• Records to use

——

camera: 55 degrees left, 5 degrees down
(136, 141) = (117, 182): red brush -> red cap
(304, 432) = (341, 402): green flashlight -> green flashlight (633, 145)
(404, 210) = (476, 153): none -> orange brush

——

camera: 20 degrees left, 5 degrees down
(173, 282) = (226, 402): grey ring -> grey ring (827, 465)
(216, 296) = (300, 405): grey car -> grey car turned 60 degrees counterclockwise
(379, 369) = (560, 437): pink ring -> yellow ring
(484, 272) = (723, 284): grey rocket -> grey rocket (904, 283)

——

• Directive
Would you output, from the records above, exactly the run of lines that starts at the line containing "(173, 282) = (226, 402): grey" and ends at the line containing "(484, 272) = (723, 284): grey", and only that run?

• The completed task
(173, 282) = (226, 402): grey ring -> grey ring (827, 465)
(216, 296) = (300, 405): grey car -> grey car turned 60 degrees counterclockwise
(379, 369) = (560, 437): pink ring -> yellow ring
(484, 272) = (723, 284): grey rocket -> grey rocket (904, 283)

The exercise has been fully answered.